* [TO DO] Below are some records. Return exactly the lines from the one containing "D4: none -> zener 15V (A N_11, K -5V)" through the one containing "IC3 pin V-: -5V -> N_12", both included, and only those.

Version comparison data
==========
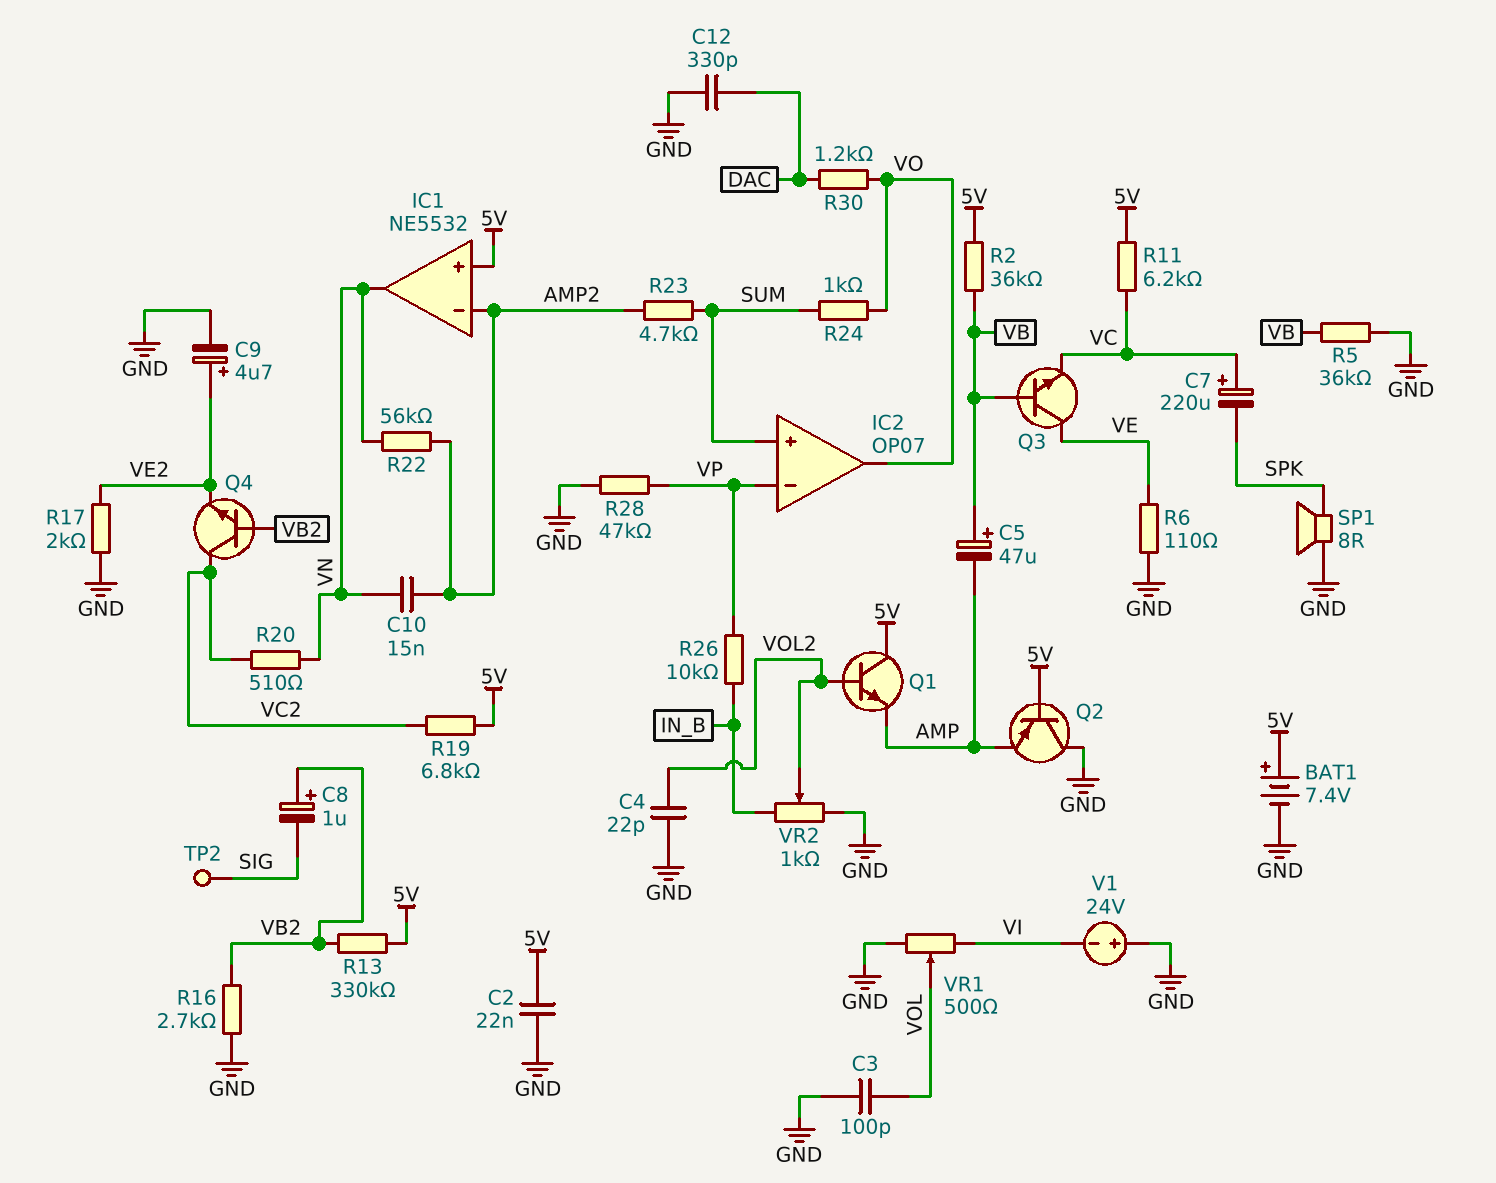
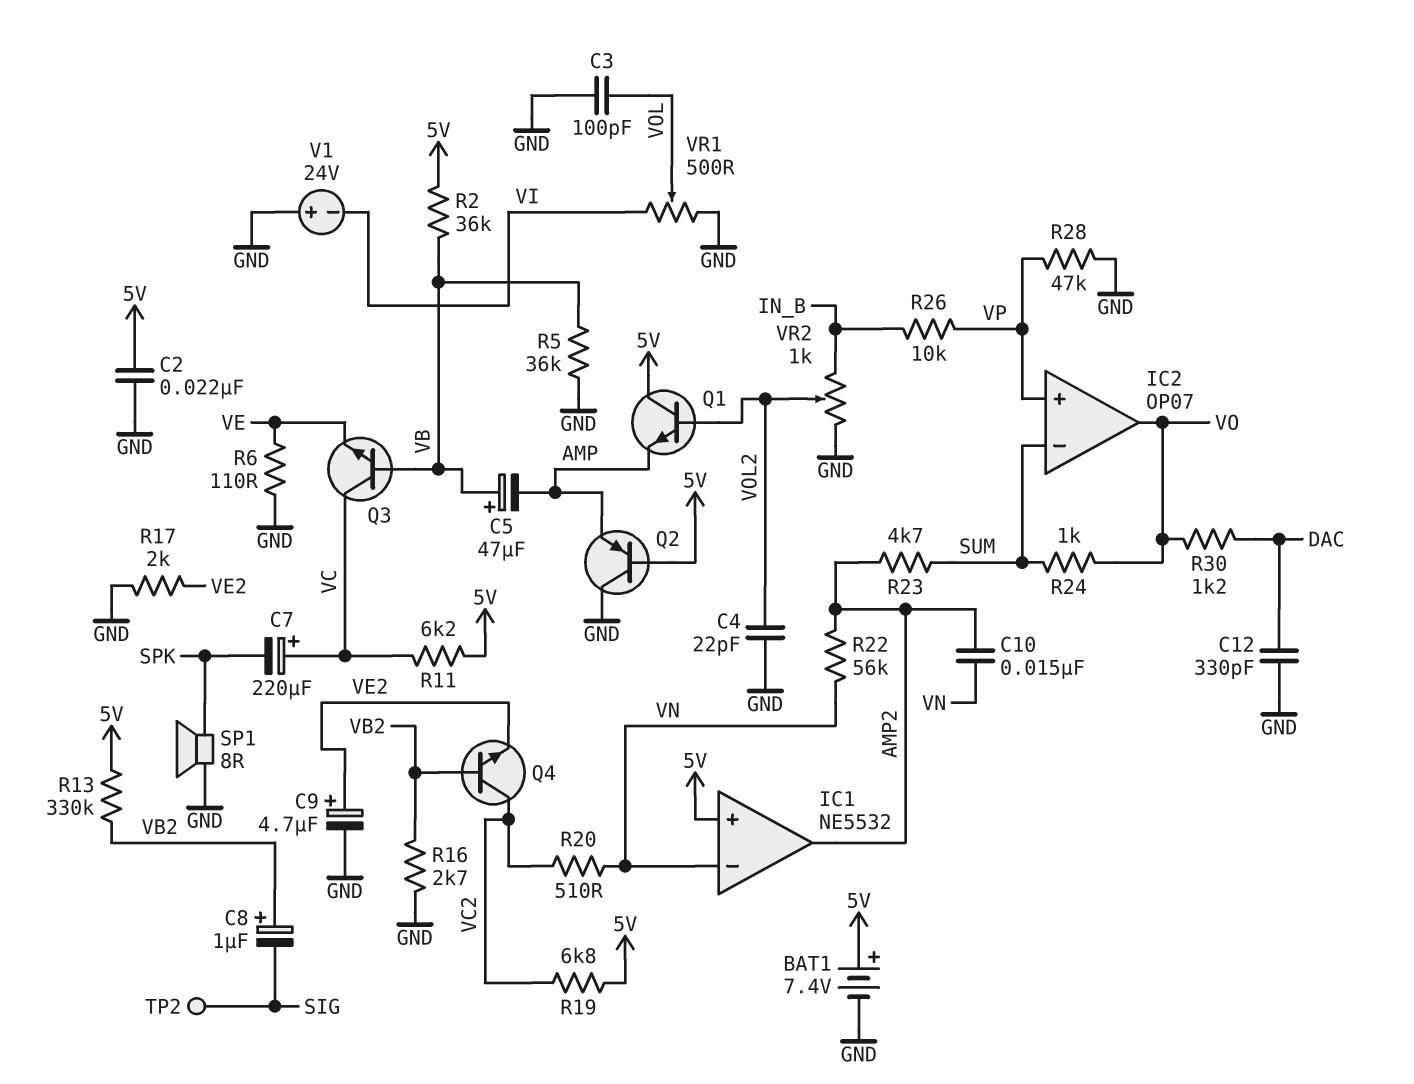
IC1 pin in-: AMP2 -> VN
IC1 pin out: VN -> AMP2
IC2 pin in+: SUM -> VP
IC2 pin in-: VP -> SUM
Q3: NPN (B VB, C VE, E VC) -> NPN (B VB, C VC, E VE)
==========
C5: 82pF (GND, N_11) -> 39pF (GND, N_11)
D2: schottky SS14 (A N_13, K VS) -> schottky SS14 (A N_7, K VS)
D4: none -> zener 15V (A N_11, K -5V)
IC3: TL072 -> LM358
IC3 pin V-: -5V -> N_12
==========
* [SOLUTION TO THIS TASK]
D4: none -> zener 15V (A N_11, K -5V)
IC3: TL072 -> LM358
IC3 pin V-: -5V -> N_12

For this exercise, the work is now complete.